Source records:
* begin *

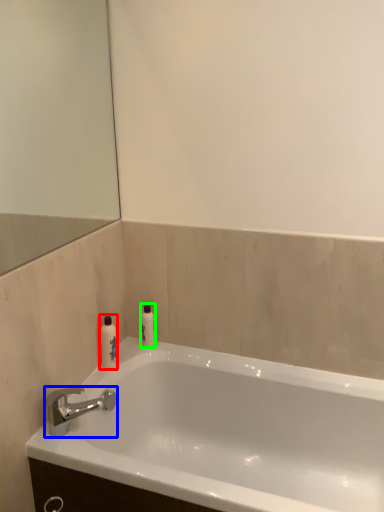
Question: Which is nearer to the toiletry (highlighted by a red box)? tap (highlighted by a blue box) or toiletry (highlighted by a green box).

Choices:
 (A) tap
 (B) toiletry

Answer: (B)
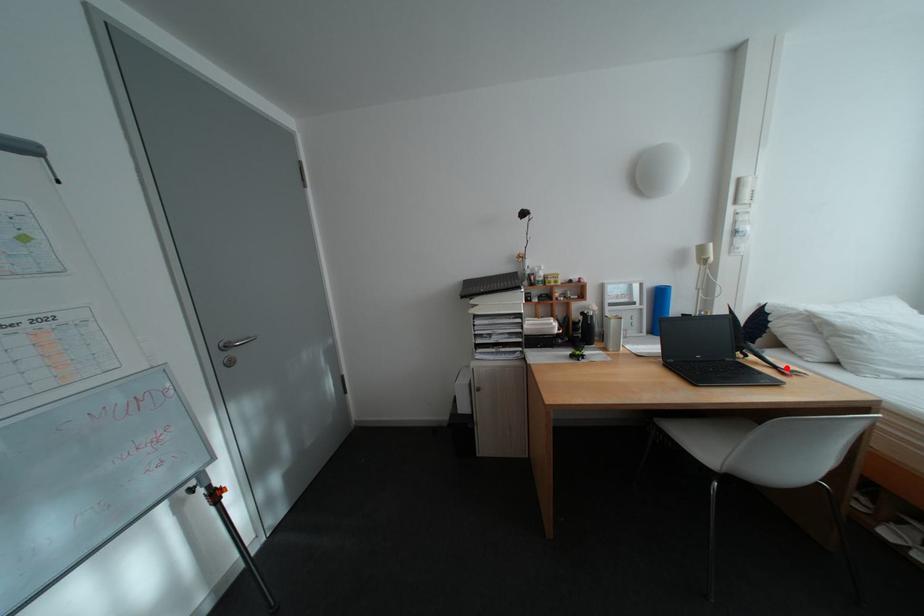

* end *
* begin *

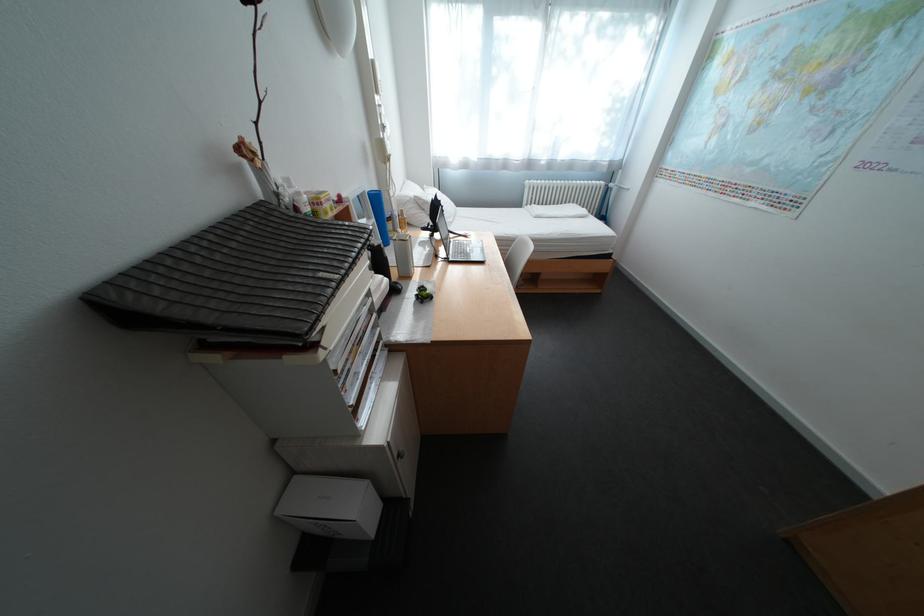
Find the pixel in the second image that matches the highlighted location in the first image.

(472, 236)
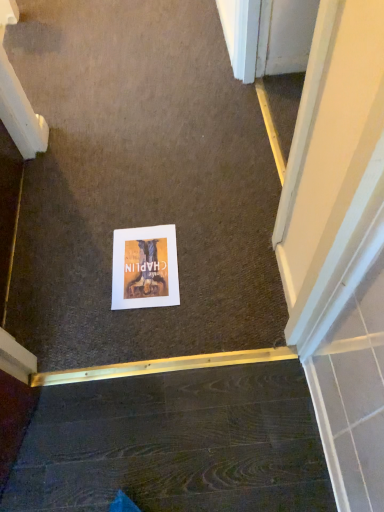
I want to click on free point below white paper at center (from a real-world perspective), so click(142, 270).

* end *

What this task involves:
Rewrite the lines of the listing above, from the line containing "Question: Which is" through the line containing "(B) toiletry", both included, as a JSON list of strings with one string per line and blank lines omitted.

Output for this task:
[
  "Question: Which is nearer to the toiletry (highlighted by a red box)? tap (highlighted by a blue box) or toiletry (highlighted by a green box).",
  "Choices:",
  " (A) tap",
  " (B) toiletry"
]